:: WHAT IS BEING ASKED ::
Write out the data exactly as given, dropping every picture.

:: THE DATA ::
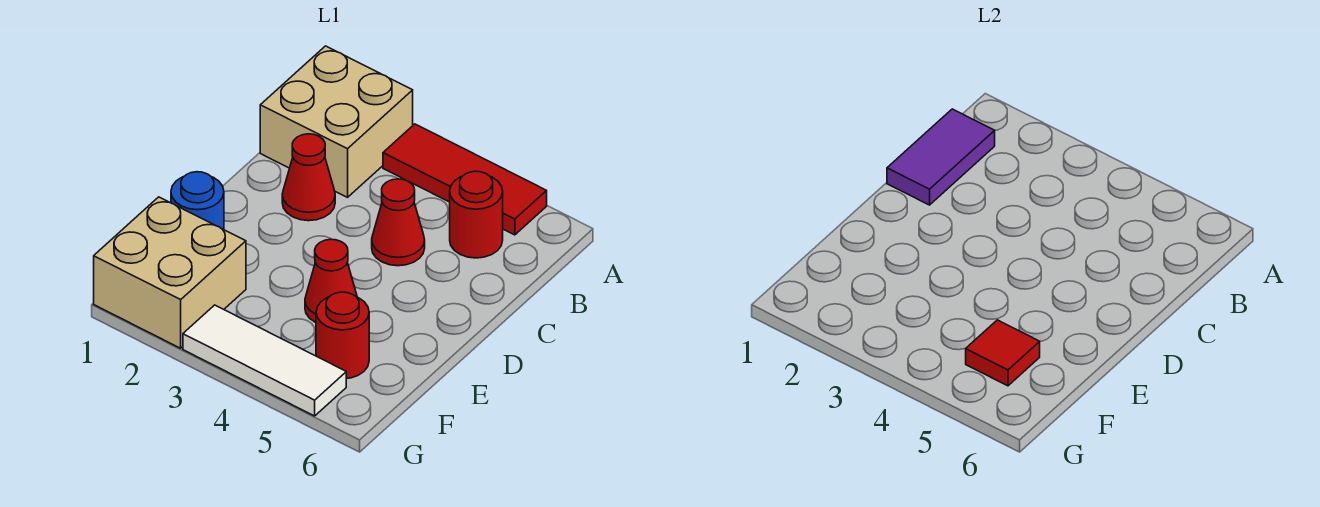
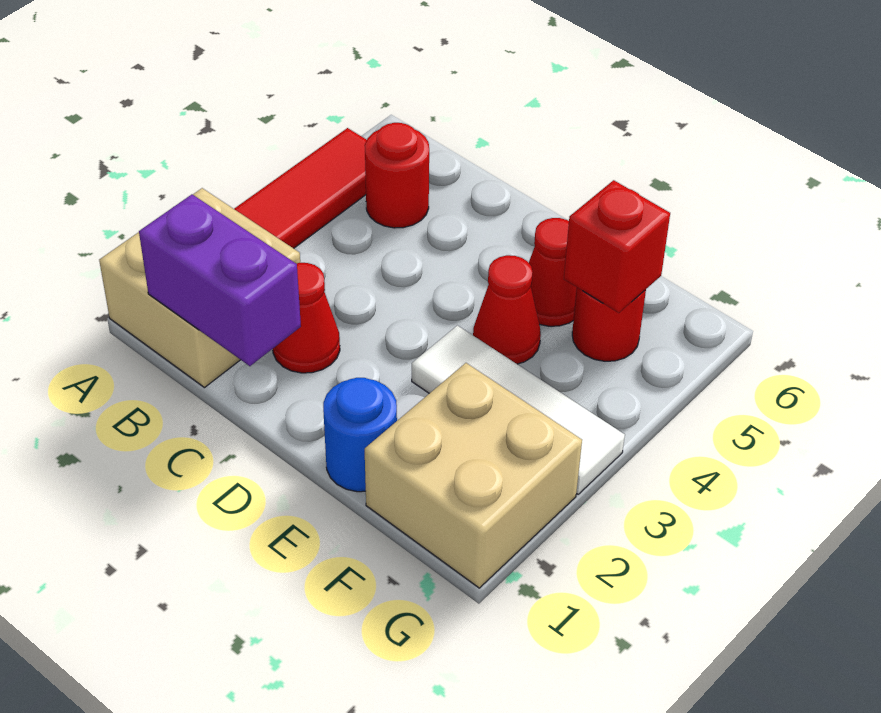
purple tile B1:C1 level 2 -> purple brick B1:C1 level 2
red cone C4 level 1 -> red cone E5 level 1
red tile F5 level 2 -> red brick F5 level 2
white tile G3:G5 level 1 -> white tile E3:G3 level 1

:: ANSWER SPACE ::
purple tile B1:C1 level 2 -> purple brick B1:C1 level 2
red cone C4 level 1 -> red cone E5 level 1
red tile F5 level 2 -> red brick F5 level 2
white tile G3:G5 level 1 -> white tile E3:G3 level 1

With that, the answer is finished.